_Exercise prompt_.
Everything in the listing below must be reproduced exactly, apart from its images.

_Data provided_.
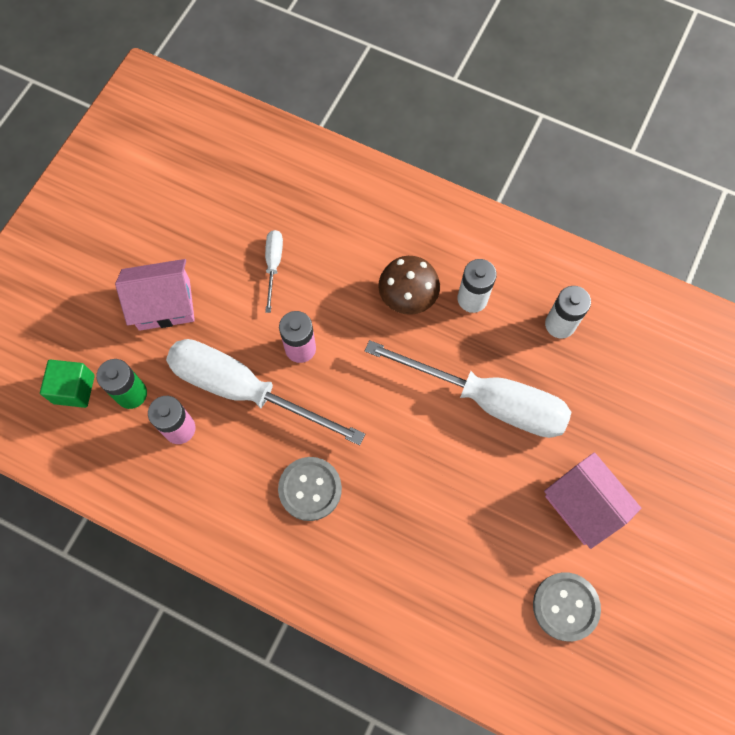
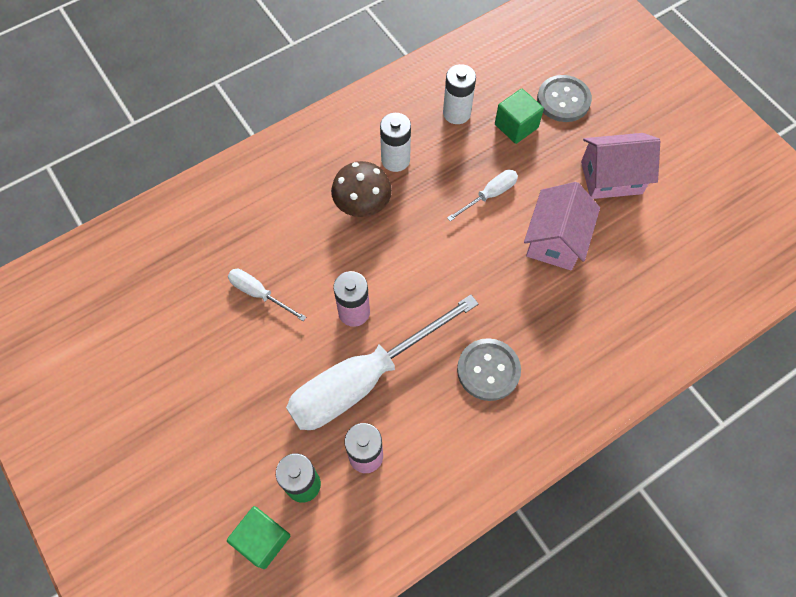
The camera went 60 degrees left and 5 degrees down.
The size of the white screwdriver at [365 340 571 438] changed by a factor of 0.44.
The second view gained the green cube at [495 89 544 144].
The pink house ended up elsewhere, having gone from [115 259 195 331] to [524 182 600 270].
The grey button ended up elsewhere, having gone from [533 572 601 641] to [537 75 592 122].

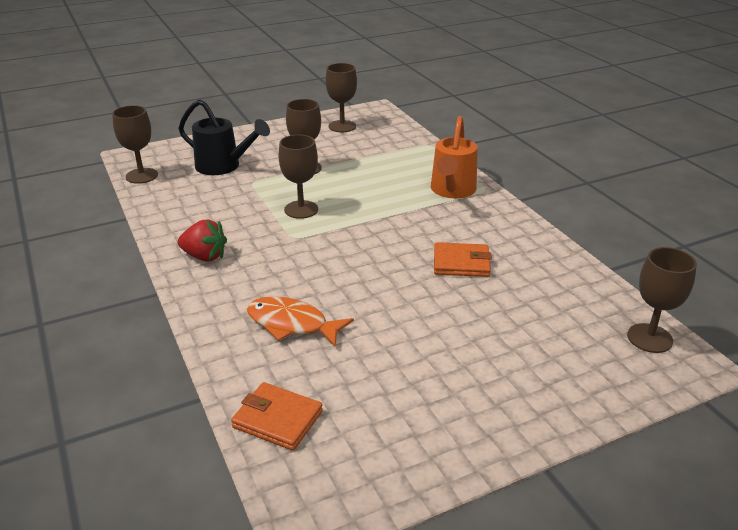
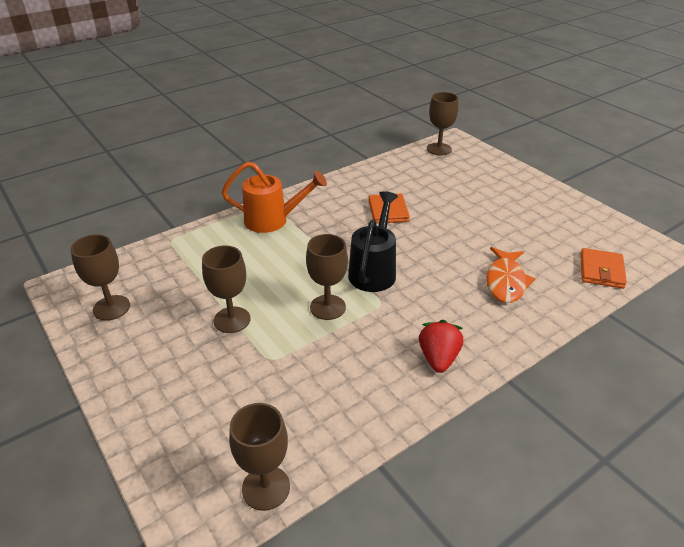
The camera went 100 degrees left and 5 degrees up.
The black watering can ended up elsewhere, having gone from [179 99 270 175] to [348 191 398 292].

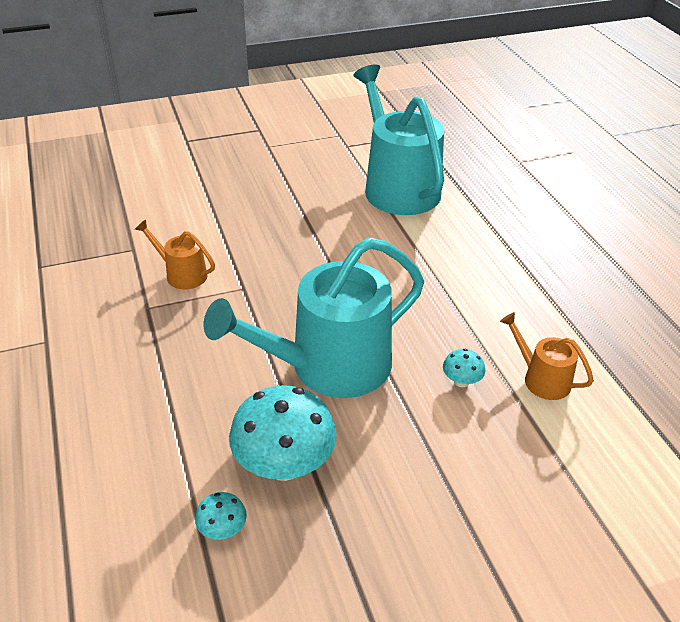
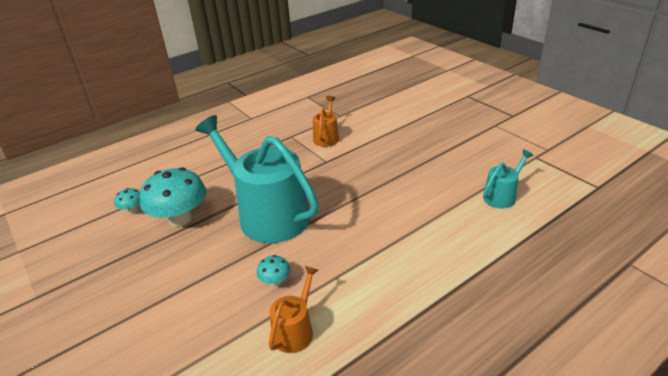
The camera went 75 degrees right and 5 degrees down.
The size of the turquoise watering can at [354 64 444 215] changed by a factor of 0.46.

_Solution below_.
The camera went 60 degrees left and 5 degrees down.
The size of the white screwdriver at [365 340 571 438] changed by a factor of 0.44.
The second view gained the green cube at [495 89 544 144].
The pink house ended up elsewhere, having gone from [115 259 195 331] to [524 182 600 270].
The grey button ended up elsewhere, having gone from [533 572 601 641] to [537 75 592 122].

The camera went 100 degrees left and 5 degrees up.
The black watering can ended up elsewhere, having gone from [179 99 270 175] to [348 191 398 292].

The camera went 75 degrees right and 5 degrees down.
The size of the turquoise watering can at [354 64 444 215] changed by a factor of 0.46.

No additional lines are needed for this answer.